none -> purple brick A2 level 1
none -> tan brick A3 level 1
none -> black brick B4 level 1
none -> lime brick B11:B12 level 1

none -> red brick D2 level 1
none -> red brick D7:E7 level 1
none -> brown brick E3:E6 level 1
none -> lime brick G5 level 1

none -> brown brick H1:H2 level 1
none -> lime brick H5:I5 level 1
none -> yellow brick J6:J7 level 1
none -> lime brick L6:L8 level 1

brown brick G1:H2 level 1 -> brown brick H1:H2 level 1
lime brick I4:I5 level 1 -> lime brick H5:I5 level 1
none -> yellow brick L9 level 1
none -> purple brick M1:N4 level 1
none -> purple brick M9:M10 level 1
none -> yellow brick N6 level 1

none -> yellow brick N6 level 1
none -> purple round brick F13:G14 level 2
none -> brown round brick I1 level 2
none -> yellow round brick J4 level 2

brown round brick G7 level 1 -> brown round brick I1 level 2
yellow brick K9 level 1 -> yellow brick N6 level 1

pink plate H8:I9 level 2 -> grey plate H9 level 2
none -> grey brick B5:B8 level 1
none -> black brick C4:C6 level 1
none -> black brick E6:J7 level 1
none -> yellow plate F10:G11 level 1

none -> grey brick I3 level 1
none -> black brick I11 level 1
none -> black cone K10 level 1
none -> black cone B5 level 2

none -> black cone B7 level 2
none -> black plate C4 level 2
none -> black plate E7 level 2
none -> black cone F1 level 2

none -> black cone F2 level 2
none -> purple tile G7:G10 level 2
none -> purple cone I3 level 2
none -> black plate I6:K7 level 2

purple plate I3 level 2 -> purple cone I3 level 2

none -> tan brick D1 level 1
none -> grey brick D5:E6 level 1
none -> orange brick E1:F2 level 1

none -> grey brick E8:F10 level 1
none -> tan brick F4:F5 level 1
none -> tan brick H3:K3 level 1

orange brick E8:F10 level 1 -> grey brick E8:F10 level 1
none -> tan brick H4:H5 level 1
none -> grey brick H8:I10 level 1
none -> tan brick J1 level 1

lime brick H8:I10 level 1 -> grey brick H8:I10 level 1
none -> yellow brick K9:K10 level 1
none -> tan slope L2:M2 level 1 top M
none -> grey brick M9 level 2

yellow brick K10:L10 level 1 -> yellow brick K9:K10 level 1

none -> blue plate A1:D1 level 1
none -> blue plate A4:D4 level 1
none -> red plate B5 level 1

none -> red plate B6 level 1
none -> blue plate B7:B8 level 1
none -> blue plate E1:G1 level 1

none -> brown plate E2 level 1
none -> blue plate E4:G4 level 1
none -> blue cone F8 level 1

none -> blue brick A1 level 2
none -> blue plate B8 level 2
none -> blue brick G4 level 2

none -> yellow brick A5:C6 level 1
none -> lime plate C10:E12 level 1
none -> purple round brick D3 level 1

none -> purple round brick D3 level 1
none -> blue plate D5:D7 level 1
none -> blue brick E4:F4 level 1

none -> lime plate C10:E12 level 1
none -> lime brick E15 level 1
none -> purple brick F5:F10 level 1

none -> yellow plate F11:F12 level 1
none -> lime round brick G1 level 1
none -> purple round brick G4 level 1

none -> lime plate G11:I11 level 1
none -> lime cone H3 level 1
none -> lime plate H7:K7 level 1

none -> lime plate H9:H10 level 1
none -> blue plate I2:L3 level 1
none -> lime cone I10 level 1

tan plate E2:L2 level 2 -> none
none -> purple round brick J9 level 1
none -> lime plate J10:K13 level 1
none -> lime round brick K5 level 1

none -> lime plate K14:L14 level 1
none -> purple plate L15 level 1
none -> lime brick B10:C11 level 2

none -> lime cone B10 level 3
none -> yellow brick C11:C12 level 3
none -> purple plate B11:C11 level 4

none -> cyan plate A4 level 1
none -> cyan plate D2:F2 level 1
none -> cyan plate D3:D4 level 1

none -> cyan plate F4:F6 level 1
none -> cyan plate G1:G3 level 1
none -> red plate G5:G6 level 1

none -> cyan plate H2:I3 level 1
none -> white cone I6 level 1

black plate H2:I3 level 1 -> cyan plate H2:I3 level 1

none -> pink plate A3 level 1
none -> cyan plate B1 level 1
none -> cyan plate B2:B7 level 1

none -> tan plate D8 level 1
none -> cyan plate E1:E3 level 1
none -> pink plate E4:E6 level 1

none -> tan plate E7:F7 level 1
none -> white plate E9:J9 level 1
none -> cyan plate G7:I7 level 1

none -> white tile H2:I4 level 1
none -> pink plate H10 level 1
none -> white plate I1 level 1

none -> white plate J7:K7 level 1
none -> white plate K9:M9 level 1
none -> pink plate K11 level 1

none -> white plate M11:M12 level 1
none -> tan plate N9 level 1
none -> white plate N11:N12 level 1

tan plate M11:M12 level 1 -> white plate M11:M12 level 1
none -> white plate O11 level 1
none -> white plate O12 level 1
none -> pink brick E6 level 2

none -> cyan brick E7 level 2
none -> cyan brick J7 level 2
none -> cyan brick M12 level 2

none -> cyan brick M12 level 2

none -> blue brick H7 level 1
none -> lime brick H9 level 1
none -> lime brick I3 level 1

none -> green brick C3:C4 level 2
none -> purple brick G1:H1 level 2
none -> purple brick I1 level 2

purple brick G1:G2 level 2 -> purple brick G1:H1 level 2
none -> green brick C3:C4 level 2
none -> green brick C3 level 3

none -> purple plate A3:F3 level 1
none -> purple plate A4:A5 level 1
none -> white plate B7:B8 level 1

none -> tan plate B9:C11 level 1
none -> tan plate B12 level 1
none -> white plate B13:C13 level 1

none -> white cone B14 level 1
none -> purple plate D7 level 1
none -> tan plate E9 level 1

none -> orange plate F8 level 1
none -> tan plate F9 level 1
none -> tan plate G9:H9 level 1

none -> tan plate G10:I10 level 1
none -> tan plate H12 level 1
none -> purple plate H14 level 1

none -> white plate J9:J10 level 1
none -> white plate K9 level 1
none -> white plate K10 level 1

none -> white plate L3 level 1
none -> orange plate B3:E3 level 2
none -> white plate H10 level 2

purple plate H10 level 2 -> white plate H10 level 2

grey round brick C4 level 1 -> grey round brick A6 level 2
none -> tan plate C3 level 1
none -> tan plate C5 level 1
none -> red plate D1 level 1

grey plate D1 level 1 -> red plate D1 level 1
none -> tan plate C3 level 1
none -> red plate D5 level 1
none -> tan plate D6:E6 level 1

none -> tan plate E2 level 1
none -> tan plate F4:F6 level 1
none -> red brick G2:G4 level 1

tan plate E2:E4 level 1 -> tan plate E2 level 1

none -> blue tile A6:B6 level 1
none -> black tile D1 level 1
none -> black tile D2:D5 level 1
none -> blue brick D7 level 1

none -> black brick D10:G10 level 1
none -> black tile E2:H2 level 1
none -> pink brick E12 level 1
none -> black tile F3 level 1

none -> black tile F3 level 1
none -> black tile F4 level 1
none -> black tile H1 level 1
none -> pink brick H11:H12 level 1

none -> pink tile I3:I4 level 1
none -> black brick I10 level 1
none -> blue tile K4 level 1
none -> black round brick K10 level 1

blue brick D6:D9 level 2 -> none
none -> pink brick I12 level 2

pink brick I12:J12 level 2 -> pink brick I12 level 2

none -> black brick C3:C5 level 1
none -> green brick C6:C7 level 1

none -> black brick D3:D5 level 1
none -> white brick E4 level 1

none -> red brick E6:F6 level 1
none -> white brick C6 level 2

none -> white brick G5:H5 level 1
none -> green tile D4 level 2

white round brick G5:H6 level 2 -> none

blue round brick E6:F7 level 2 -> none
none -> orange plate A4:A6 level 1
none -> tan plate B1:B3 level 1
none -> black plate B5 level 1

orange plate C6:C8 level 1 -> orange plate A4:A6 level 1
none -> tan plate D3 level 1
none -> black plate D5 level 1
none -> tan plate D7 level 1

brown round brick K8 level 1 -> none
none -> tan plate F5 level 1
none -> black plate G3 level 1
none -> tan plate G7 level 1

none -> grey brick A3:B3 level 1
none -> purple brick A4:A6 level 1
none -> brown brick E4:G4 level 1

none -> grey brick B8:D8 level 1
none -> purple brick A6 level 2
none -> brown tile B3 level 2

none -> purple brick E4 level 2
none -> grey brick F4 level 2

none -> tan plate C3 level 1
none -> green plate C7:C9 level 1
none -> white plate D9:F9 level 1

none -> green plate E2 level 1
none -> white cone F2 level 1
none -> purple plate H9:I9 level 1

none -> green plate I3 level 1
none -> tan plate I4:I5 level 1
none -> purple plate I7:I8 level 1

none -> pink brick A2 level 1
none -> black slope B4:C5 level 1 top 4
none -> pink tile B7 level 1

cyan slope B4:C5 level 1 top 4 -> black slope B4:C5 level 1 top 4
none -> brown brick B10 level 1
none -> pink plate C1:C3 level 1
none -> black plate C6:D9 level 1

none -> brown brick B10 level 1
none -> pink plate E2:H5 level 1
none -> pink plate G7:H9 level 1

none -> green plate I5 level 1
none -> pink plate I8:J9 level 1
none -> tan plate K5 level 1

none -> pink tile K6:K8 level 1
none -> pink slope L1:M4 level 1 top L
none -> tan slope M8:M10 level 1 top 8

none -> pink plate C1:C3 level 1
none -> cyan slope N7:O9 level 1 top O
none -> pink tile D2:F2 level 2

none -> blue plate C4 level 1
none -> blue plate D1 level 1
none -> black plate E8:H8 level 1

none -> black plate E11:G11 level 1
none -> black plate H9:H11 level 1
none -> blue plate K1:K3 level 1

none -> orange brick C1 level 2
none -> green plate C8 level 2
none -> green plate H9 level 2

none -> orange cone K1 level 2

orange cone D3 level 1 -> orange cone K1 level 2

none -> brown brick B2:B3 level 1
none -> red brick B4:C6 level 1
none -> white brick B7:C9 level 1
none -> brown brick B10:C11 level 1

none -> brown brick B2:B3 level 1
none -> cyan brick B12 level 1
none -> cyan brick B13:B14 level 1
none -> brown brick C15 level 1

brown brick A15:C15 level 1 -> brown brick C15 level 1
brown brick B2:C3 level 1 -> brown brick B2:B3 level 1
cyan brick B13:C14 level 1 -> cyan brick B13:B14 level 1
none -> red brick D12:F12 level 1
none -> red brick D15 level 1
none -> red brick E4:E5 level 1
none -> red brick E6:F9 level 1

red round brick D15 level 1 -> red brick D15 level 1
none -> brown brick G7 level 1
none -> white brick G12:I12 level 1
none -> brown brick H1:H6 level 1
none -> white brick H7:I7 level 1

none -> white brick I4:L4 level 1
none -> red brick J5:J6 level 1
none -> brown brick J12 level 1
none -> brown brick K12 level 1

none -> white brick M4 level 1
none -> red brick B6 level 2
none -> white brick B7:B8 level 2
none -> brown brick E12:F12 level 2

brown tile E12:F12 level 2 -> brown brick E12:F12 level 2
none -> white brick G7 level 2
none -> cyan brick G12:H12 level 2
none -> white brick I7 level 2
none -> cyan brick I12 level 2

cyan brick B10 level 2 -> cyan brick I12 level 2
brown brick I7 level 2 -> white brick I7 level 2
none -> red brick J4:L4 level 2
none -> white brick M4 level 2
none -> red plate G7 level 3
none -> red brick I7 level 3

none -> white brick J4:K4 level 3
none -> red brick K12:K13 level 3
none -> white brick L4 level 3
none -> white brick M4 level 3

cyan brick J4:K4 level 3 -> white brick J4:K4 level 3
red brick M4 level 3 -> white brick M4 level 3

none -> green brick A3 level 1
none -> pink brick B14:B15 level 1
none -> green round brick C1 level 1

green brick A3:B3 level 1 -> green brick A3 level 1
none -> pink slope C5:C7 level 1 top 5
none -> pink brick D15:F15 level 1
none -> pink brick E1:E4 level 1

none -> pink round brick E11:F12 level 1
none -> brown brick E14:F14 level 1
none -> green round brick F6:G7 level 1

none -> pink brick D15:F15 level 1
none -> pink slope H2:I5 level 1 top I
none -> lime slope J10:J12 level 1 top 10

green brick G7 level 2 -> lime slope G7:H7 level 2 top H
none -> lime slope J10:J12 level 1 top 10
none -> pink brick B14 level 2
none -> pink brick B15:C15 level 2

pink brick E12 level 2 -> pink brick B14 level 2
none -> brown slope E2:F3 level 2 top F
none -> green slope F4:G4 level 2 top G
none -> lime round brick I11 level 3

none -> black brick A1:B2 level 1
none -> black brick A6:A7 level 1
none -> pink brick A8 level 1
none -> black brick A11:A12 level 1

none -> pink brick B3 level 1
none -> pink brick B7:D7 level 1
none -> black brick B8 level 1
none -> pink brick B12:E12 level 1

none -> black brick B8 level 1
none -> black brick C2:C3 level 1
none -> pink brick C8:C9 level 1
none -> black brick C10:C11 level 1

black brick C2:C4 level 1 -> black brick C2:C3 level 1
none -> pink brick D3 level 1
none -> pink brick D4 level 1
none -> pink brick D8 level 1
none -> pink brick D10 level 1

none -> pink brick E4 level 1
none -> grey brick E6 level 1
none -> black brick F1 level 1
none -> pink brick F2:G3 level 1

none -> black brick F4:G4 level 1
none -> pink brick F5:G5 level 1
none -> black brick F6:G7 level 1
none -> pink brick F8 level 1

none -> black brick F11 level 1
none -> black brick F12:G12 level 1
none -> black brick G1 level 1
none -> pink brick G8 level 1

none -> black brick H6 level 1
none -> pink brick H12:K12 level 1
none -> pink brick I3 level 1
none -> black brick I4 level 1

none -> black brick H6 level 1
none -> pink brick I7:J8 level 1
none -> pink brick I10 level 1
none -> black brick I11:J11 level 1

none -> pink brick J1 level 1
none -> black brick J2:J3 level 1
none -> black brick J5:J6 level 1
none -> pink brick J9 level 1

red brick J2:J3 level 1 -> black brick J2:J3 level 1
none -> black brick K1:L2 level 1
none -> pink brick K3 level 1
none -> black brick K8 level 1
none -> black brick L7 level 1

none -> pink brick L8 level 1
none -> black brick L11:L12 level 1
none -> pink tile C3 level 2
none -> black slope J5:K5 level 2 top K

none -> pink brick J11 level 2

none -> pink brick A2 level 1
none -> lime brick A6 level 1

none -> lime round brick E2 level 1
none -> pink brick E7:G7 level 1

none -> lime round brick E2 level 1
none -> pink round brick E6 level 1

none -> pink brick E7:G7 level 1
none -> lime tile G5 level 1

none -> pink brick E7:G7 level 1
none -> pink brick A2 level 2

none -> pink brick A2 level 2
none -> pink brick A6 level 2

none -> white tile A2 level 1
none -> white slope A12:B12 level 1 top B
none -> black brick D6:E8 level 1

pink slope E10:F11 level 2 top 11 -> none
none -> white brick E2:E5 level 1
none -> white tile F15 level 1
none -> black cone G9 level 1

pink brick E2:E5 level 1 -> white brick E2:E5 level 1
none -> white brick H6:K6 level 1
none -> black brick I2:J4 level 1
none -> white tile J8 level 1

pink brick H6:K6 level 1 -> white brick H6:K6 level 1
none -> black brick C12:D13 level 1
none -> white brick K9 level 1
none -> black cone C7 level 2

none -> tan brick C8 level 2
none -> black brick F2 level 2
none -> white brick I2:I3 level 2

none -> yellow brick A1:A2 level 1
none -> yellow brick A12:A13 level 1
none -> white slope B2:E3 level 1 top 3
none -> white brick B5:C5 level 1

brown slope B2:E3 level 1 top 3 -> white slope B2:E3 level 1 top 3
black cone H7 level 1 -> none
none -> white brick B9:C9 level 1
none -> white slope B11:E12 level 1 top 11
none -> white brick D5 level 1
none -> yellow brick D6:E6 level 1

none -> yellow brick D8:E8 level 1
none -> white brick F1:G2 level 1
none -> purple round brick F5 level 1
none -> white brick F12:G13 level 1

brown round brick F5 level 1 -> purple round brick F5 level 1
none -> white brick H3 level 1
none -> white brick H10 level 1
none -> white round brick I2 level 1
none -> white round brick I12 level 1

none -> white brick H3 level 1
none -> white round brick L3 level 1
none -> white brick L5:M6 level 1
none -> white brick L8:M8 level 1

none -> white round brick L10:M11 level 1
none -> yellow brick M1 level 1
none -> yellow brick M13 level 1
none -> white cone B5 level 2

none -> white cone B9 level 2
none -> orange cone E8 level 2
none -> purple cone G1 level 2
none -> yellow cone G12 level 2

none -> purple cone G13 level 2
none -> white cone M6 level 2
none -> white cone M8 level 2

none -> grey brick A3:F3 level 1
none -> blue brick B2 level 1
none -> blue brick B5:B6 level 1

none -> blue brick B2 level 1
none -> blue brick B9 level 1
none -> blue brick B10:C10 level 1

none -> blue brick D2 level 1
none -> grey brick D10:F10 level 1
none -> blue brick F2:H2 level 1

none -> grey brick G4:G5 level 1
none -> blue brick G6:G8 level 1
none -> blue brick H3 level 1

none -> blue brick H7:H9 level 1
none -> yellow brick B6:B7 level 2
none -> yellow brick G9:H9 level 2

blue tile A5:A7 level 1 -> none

#### [Assignment]
Everything from the line with "none -> blue brick H7:H9 level 1" through the end of the listing, both ends included, needs to be transcribed exactly, with no other lines.

#### [Final answer]
none -> blue brick H7:H9 level 1
none -> yellow brick B6:B7 level 2
none -> yellow brick G9:H9 level 2

blue tile A5:A7 level 1 -> none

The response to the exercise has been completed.